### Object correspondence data
========

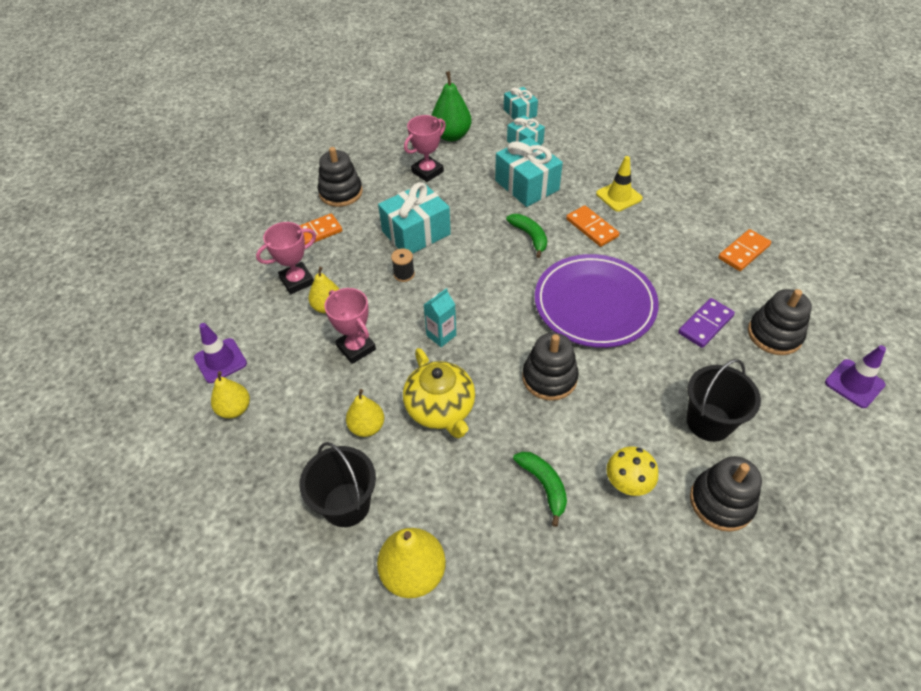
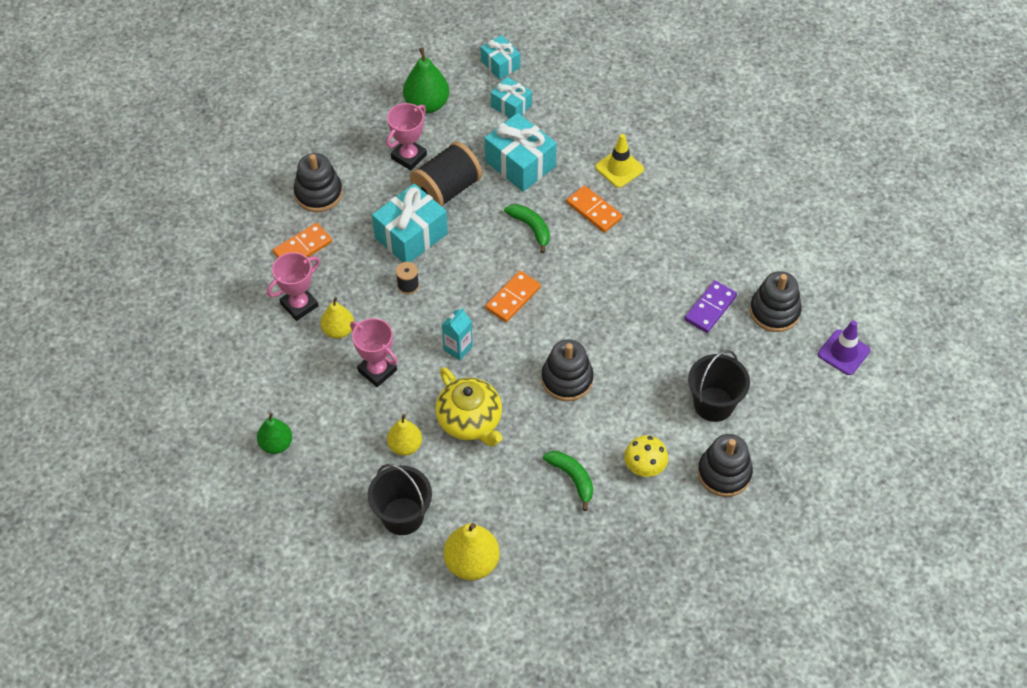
camera: 10 degrees left, 5 degrees up
(220, 360) = (247, 399): purple traffic cone -> none
(235, 409) = (276, 444): yellow pear -> green pear
(456, 199) = (446, 190): none -> black spool
(594, 304) = (603, 298): purple plate -> none
(743, 252) = (747, 223): orange domino -> orange domino (513, 298)

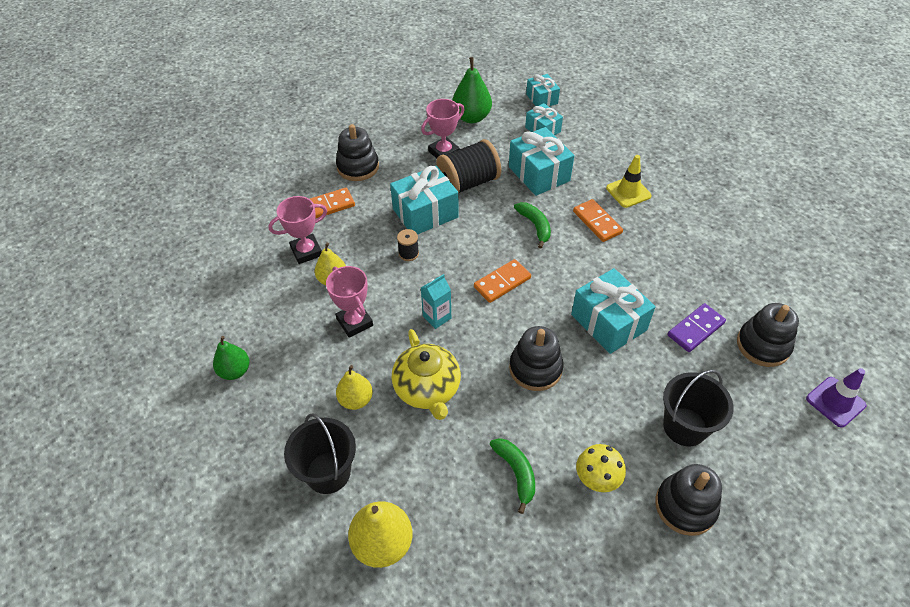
camera: 15 degrees right, 5 degrees down
(626, 318) = (608, 322): none -> turquoise gift

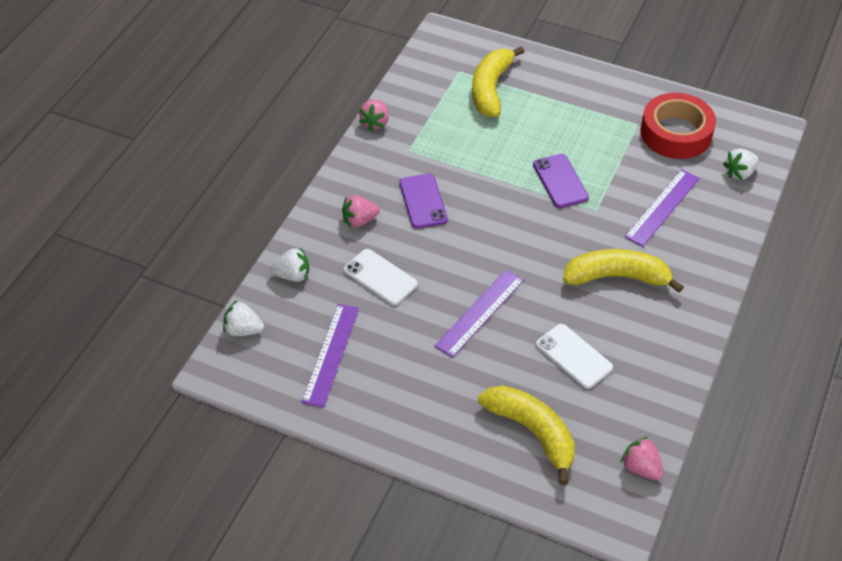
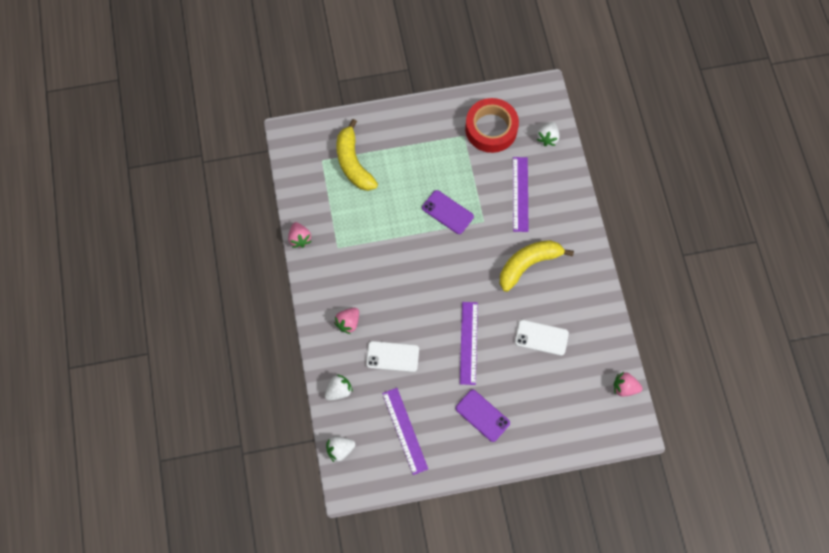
camera: 35 degrees left, 20 degrees up
(423, 201) = (376, 282): purple phone -> purple phone (482, 415)
(532, 432) = (553, 404): yellow banana -> none

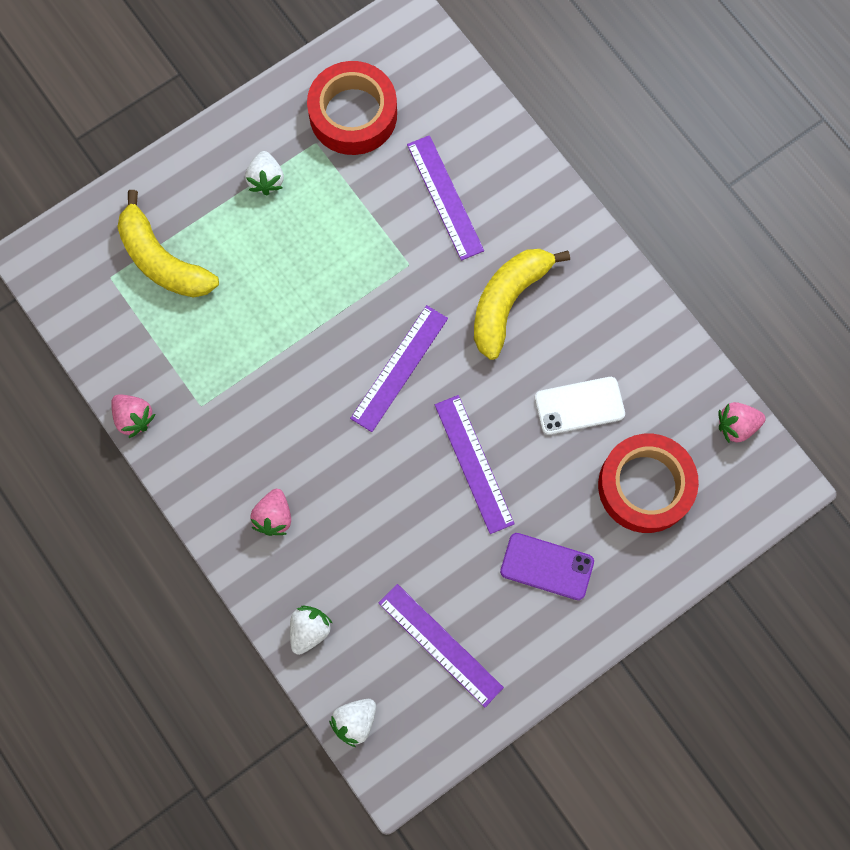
camera: 25 degrees left, 5 degrees up
(392, 356) = (367, 538): white phone -> none
(447, 212) = (347, 274): purple phone -> none
(452, 274) = (399, 368): none -> purple ruler
(547, 138) = (446, 92): white strawberry -> white strawberry (266, 180)
(557, 397) = (645, 486): none -> red tape

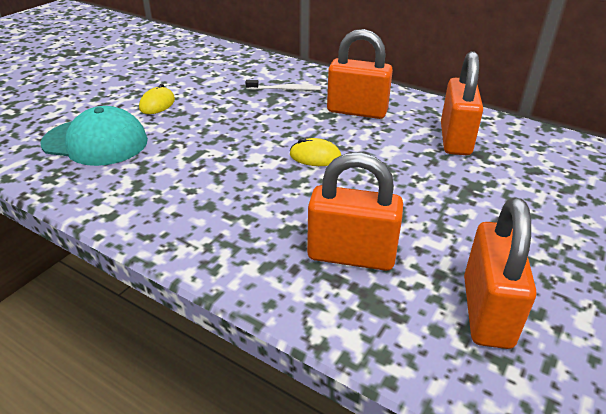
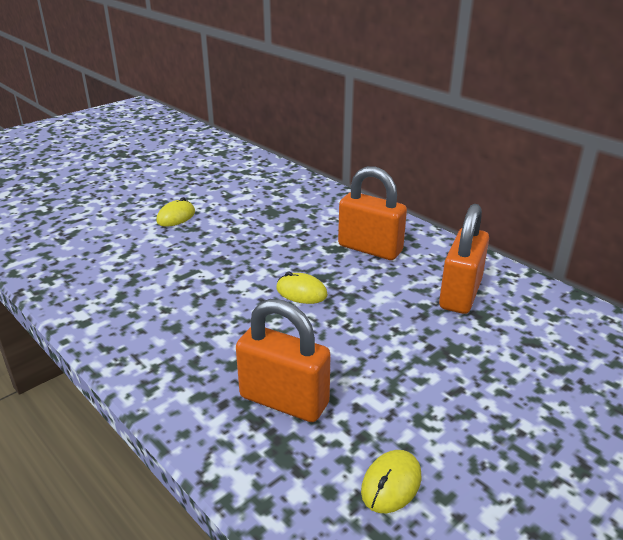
camera: 15 degrees right, 5 degrees down
(95, 142) = (103, 248): turquoise cap -> none
(285, 89) = (307, 215): white toothbrush -> none
(487, 311) = (391, 484): orange padlock -> yellow mouse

========

What are the lines of the data above that include the string "yellow"? Copy them.

(235, 409) = (276, 444): yellow pear -> green pear
(532, 432) = (553, 404): yellow banana -> none
(487, 311) = (391, 484): orange padlock -> yellow mouse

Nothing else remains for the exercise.